## PROBLEM
Copy exactly the run of lines that begins at the line with "kitchen sink: (1415, 1103)" and ends at the final line of the entries.

## DATA EXCERPTS

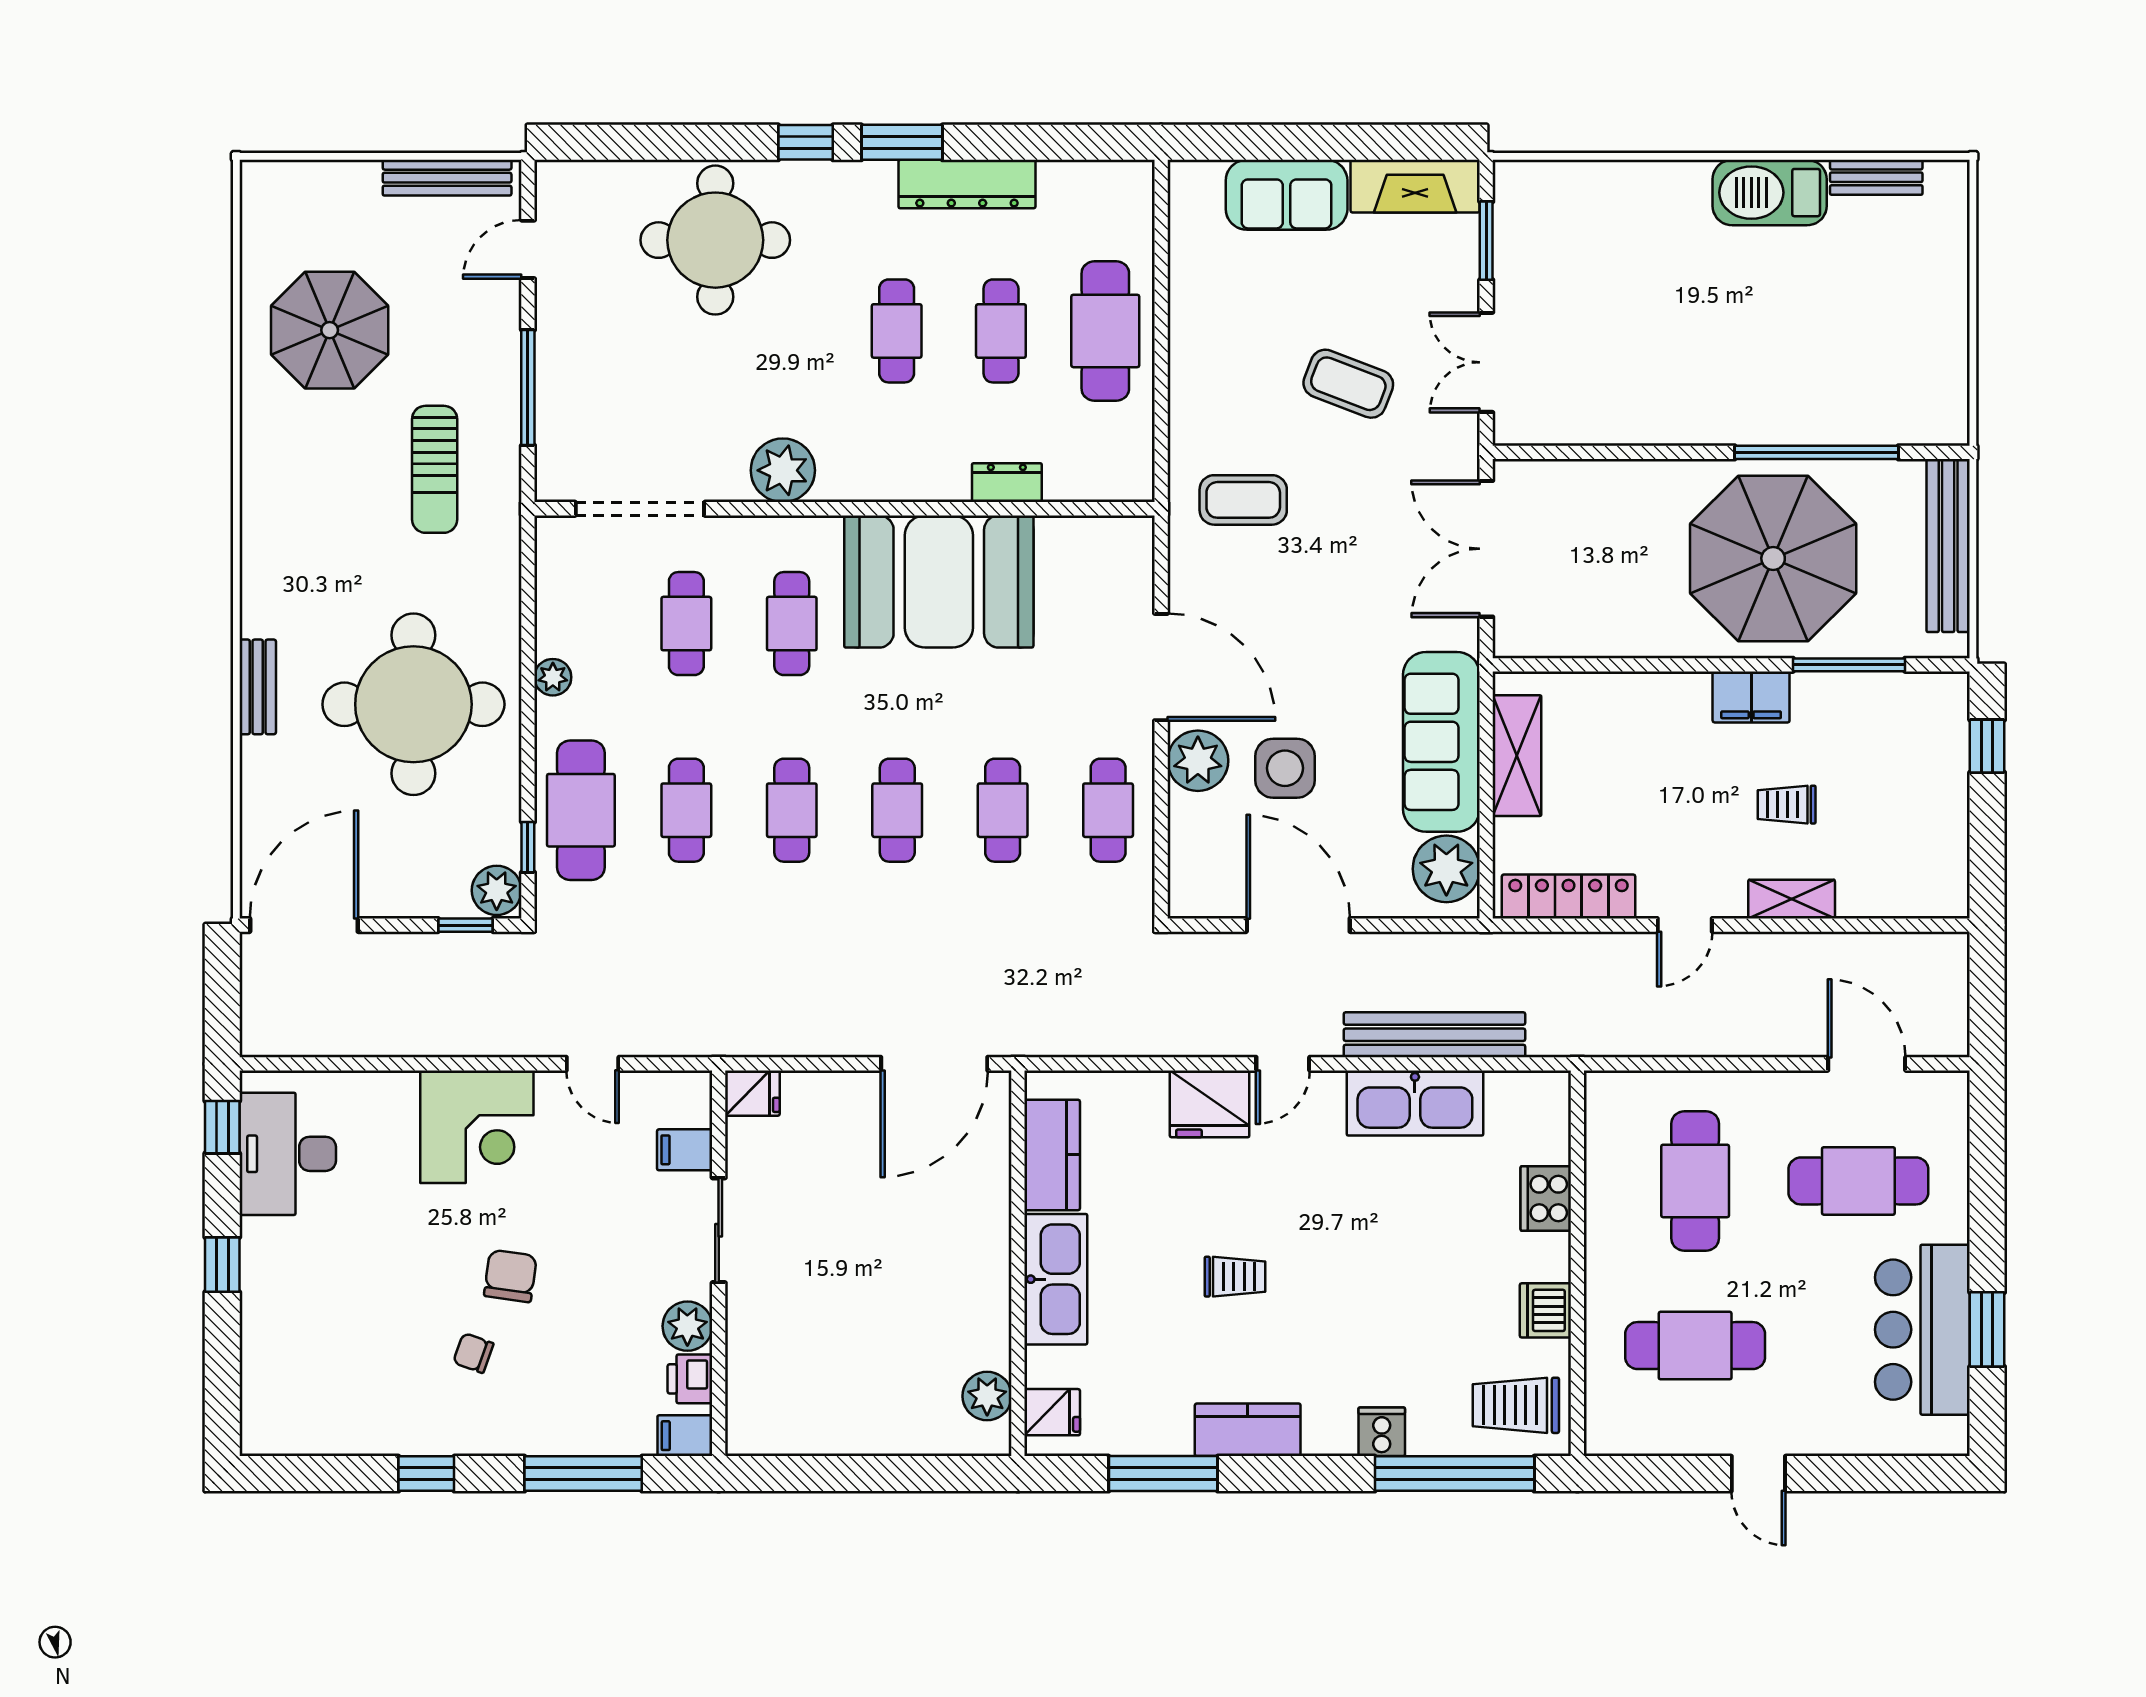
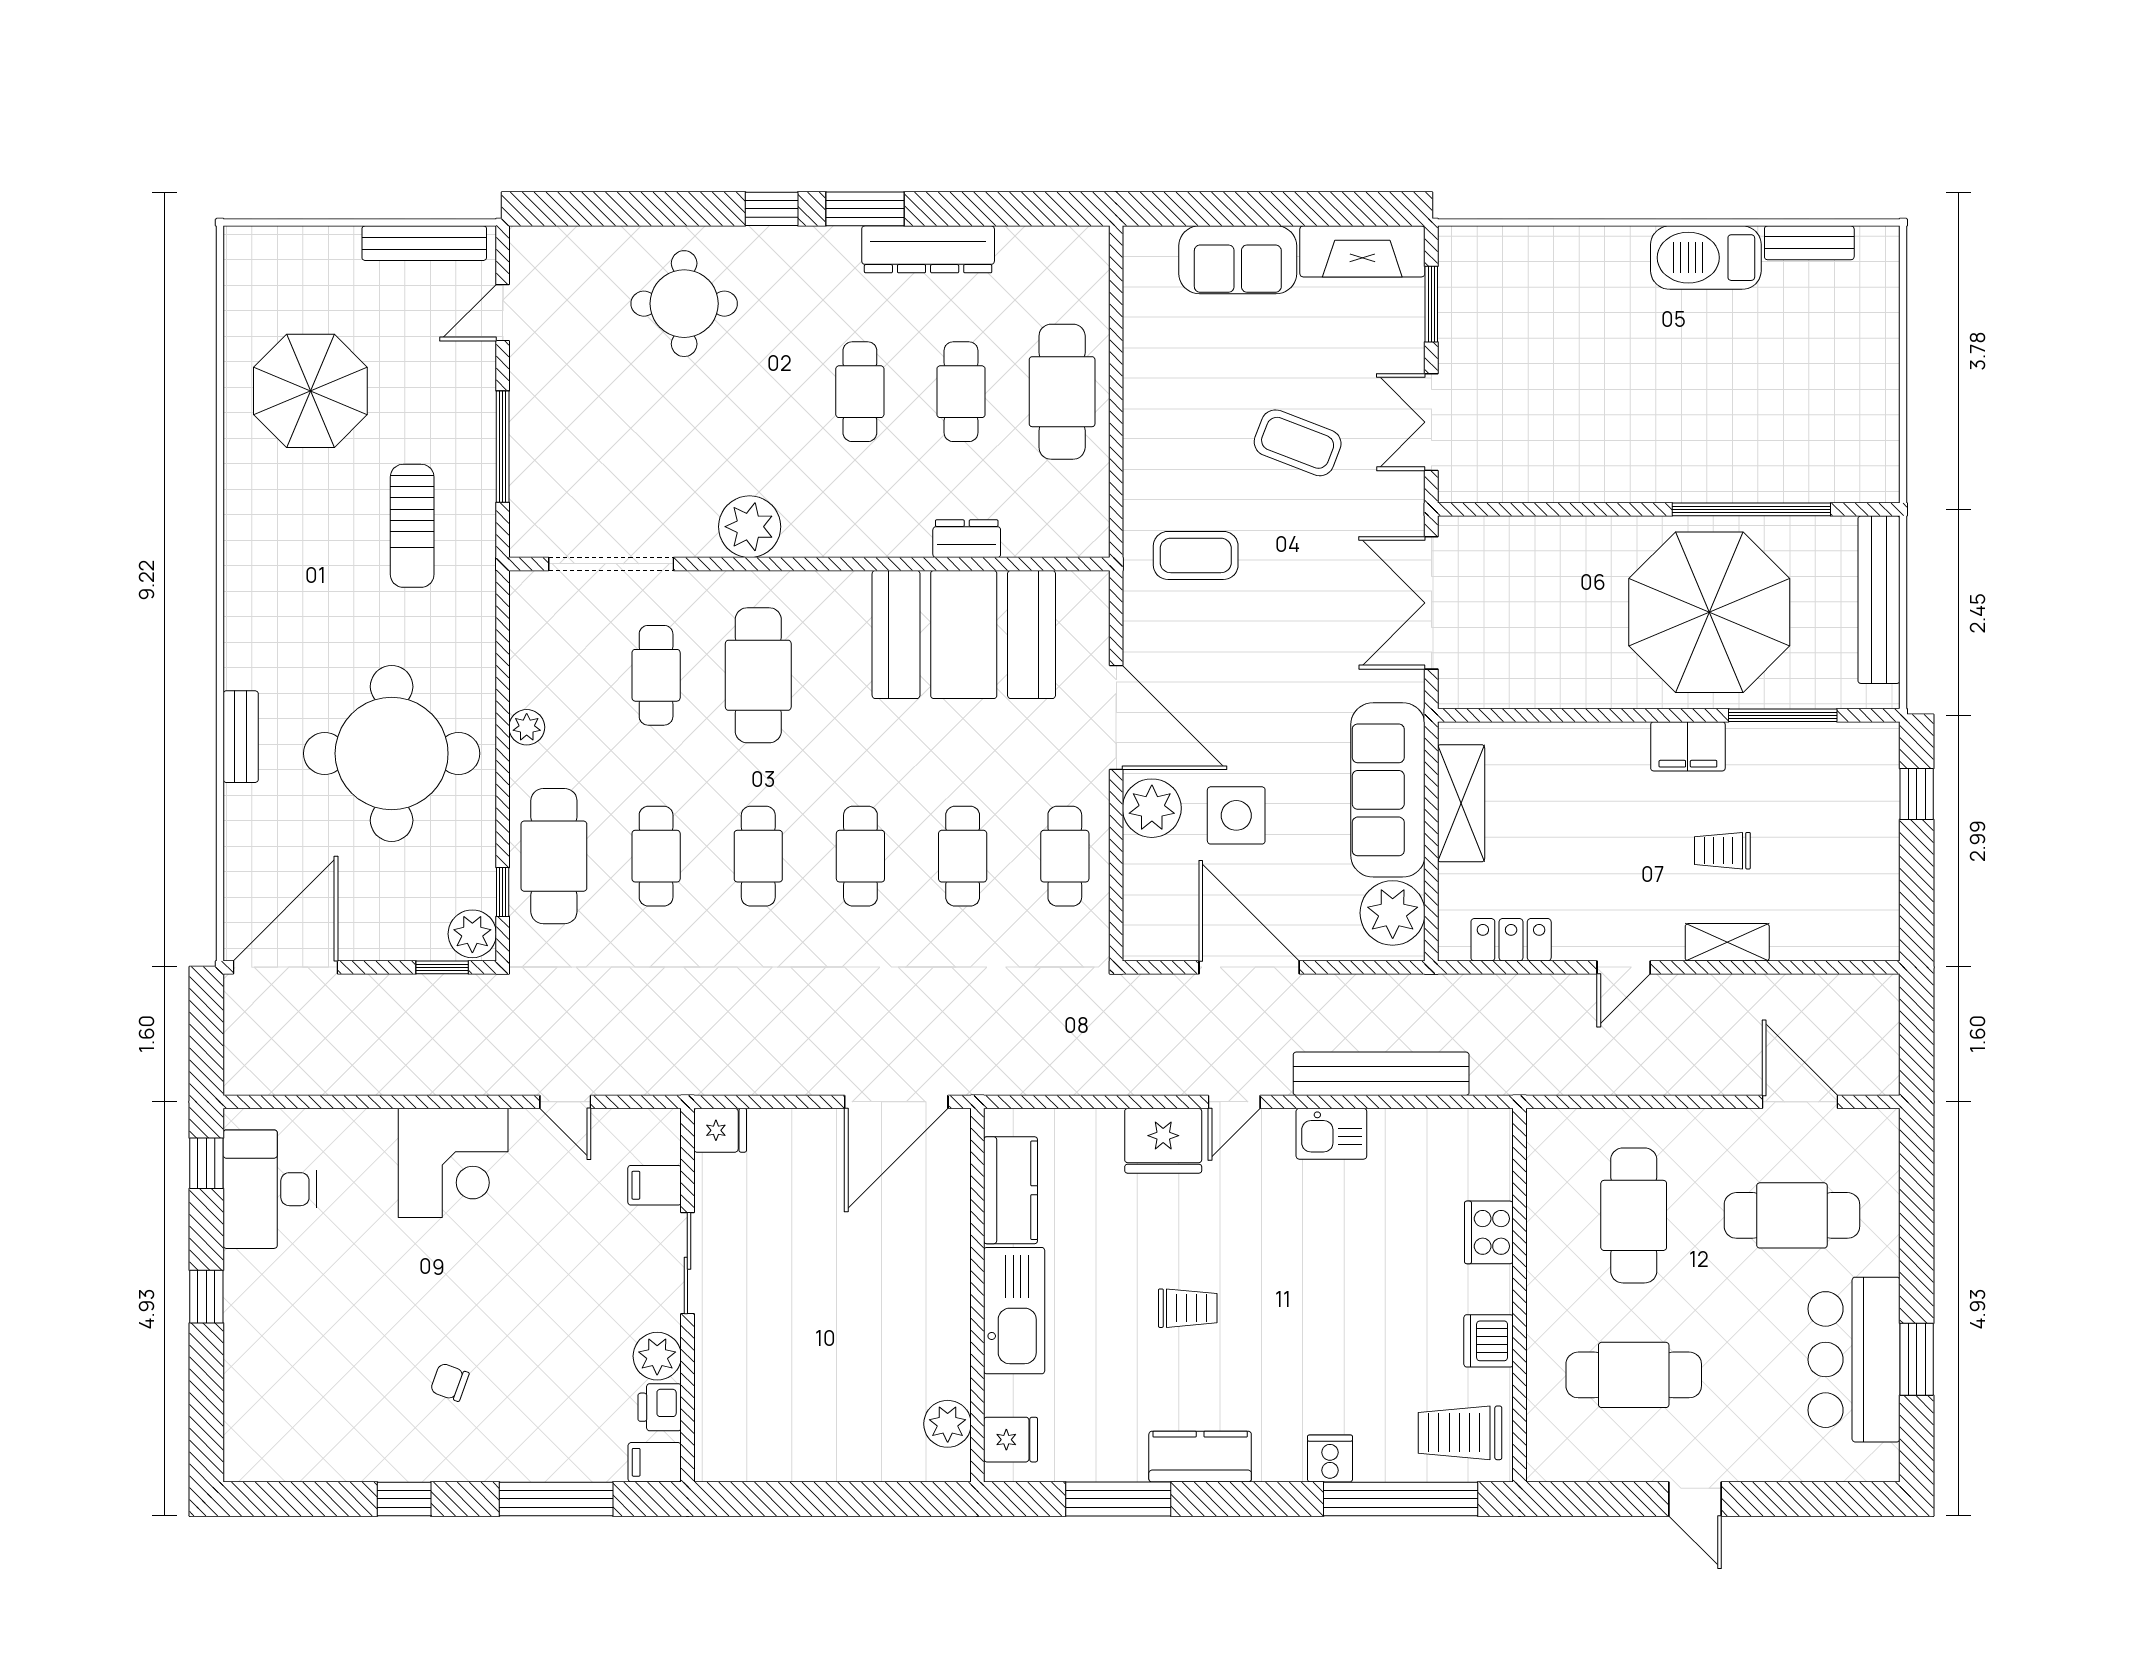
round table: (715, 240) -> (684, 304), width x0.73, depth x0.73
booth: (939, 581) -> (964, 634), moved
cafe table: (792, 624) -> (758, 675), width x1.37, depth x1.35
locker: (1569, 896) -> (1511, 940), width x0.66
kitchen sink: (1415, 1103) -> (1331, 1134), width x0.53, depth x0.81
chair: (510, 1276) -> (486, 1307), removed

## RESPONSE TO THE EXERCISE
kitchen sink: (1415, 1103) -> (1331, 1134), width x0.53, depth x0.81
chair: (510, 1276) -> (486, 1307), removed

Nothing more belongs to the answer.